Exercise goal: Begin your copy at the line that holds "[519, 169, 567, 212] (first image)" and carry it through the final line of the data, writing out each line exactly and omitting pictures.

Supplied material:
---

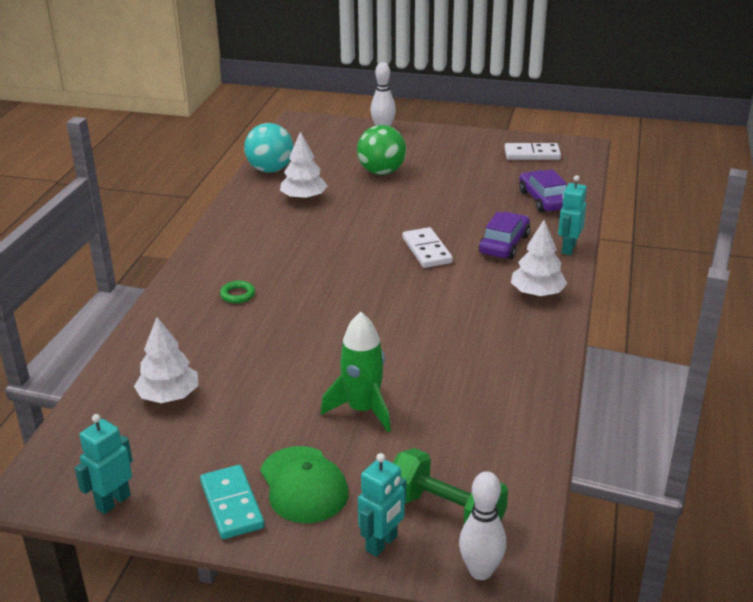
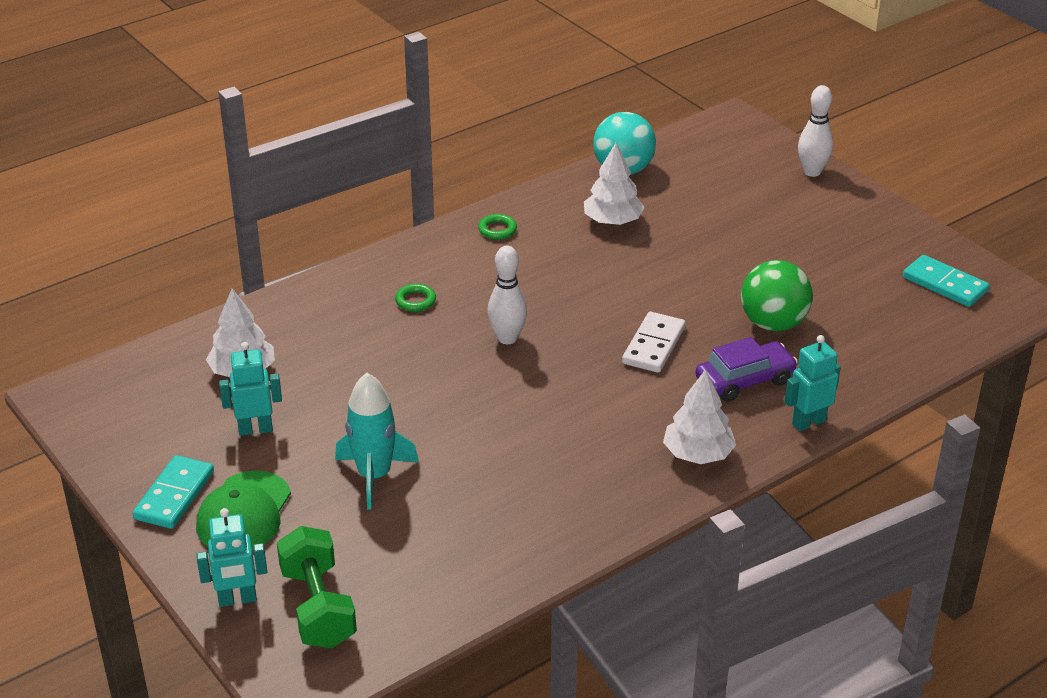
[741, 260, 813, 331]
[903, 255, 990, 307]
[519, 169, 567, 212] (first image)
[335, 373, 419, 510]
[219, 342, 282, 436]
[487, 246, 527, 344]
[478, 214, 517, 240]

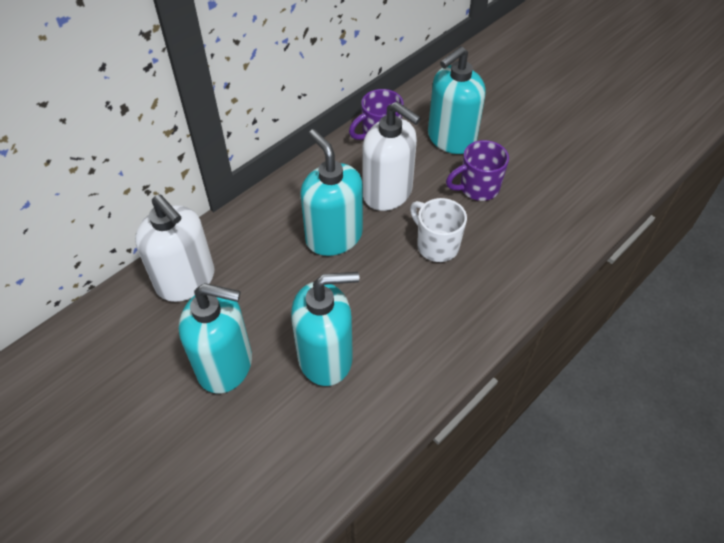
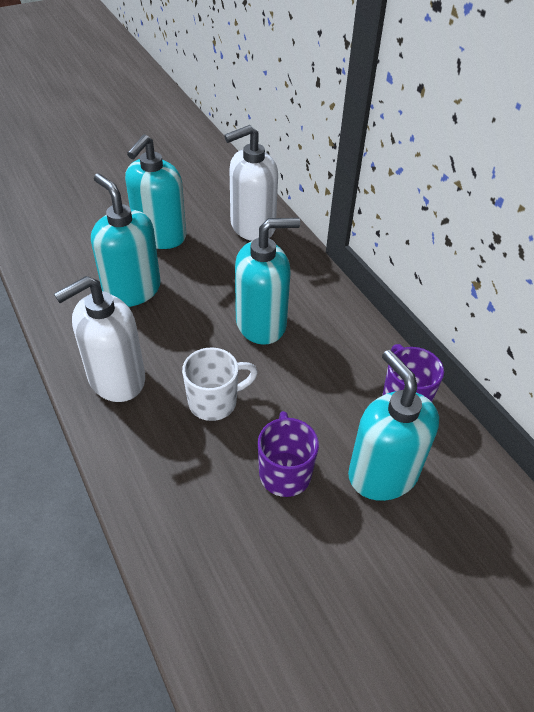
[54, 276, 145, 402]
[91, 174, 161, 307]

---

Exercise result:
[519, 169, 567, 212] (first image)
[335, 373, 419, 510]
[219, 342, 282, 436]
[487, 246, 527, 344]
[478, 214, 517, 240]

[54, 276, 145, 402]
[91, 174, 161, 307]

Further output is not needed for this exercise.